• _WHAT YOU ARE ASKED TO DO_
Exactly as written, return every line of the data below apart from the pictures.

• _INPUT MATERIAL_
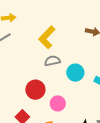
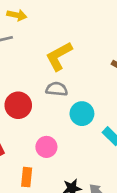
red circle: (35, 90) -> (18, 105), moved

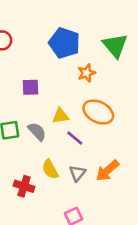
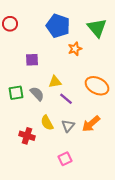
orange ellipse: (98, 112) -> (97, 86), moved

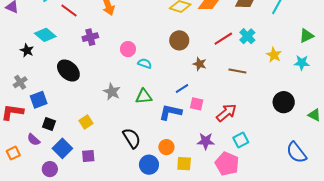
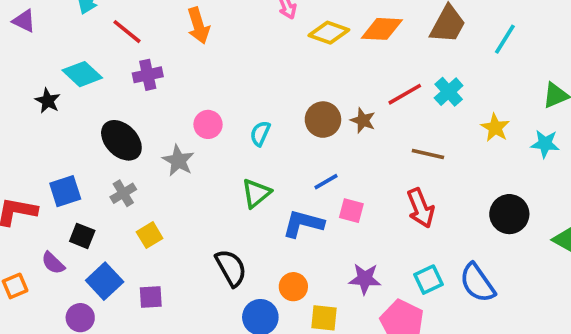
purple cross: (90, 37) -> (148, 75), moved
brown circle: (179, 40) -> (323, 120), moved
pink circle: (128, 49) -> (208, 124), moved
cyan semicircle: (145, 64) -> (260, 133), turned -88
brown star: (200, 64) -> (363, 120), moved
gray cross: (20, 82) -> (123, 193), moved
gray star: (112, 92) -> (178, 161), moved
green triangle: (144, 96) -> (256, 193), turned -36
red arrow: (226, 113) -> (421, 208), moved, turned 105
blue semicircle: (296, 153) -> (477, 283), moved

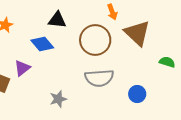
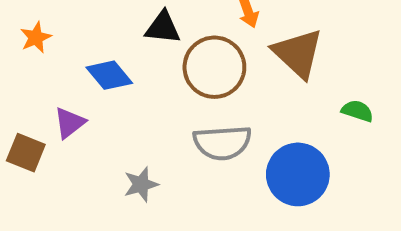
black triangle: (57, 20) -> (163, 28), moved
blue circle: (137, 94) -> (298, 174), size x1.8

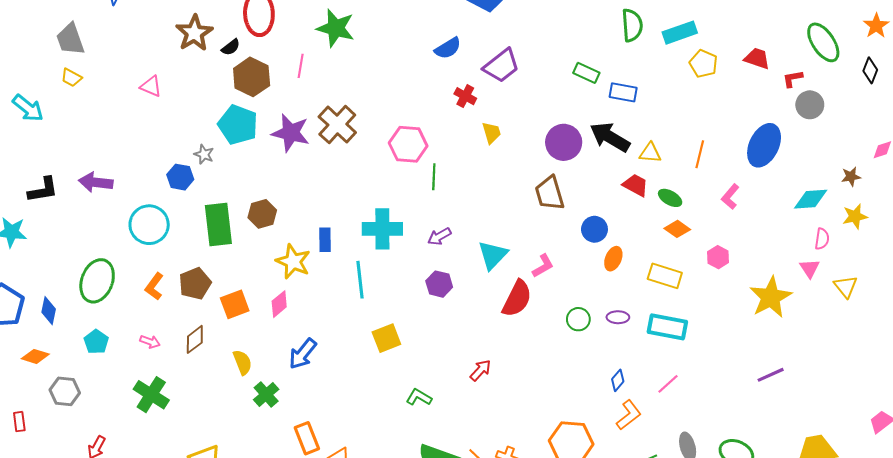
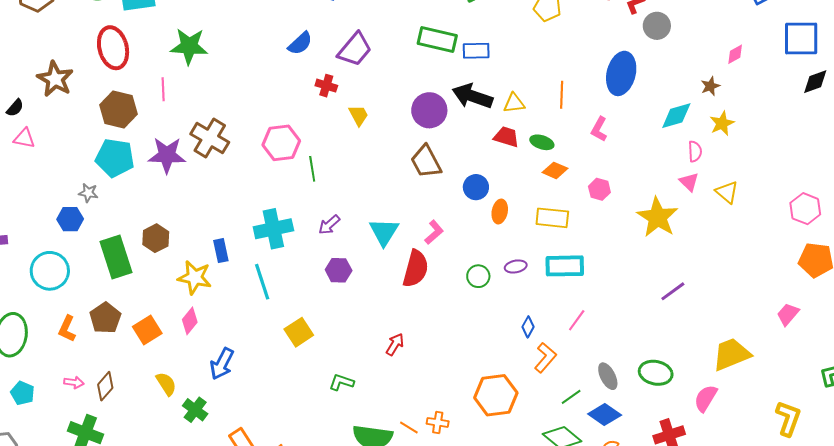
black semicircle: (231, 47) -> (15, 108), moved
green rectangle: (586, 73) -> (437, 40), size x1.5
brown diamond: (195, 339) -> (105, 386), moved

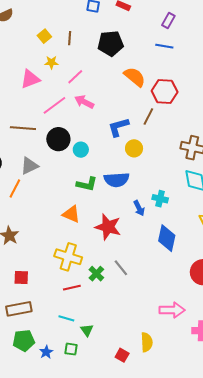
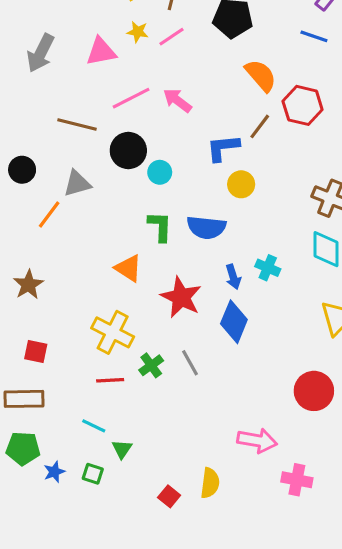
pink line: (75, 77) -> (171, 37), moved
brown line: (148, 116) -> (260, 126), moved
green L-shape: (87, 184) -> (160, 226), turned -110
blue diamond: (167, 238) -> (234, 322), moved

• _ANSWER TO THE EXERCISE_
red circle: (35, 90) -> (18, 105), moved

orange ellipse: (98, 112) -> (97, 86), moved

purple cross: (90, 37) -> (148, 75), moved
brown circle: (179, 40) -> (323, 120), moved
pink circle: (128, 49) -> (208, 124), moved
cyan semicircle: (145, 64) -> (260, 133), turned -88
brown star: (200, 64) -> (363, 120), moved
gray cross: (20, 82) -> (123, 193), moved
gray star: (112, 92) -> (178, 161), moved
green triangle: (144, 96) -> (256, 193), turned -36
red arrow: (226, 113) -> (421, 208), moved, turned 105
blue semicircle: (296, 153) -> (477, 283), moved

black triangle: (57, 20) -> (163, 28), moved
blue circle: (137, 94) -> (298, 174), size x1.8

black semicircle: (231, 47) -> (15, 108), moved
green rectangle: (586, 73) -> (437, 40), size x1.5
brown diamond: (195, 339) -> (105, 386), moved

pink line: (75, 77) -> (171, 37), moved
brown line: (148, 116) -> (260, 126), moved
green L-shape: (87, 184) -> (160, 226), turned -110
blue diamond: (167, 238) -> (234, 322), moved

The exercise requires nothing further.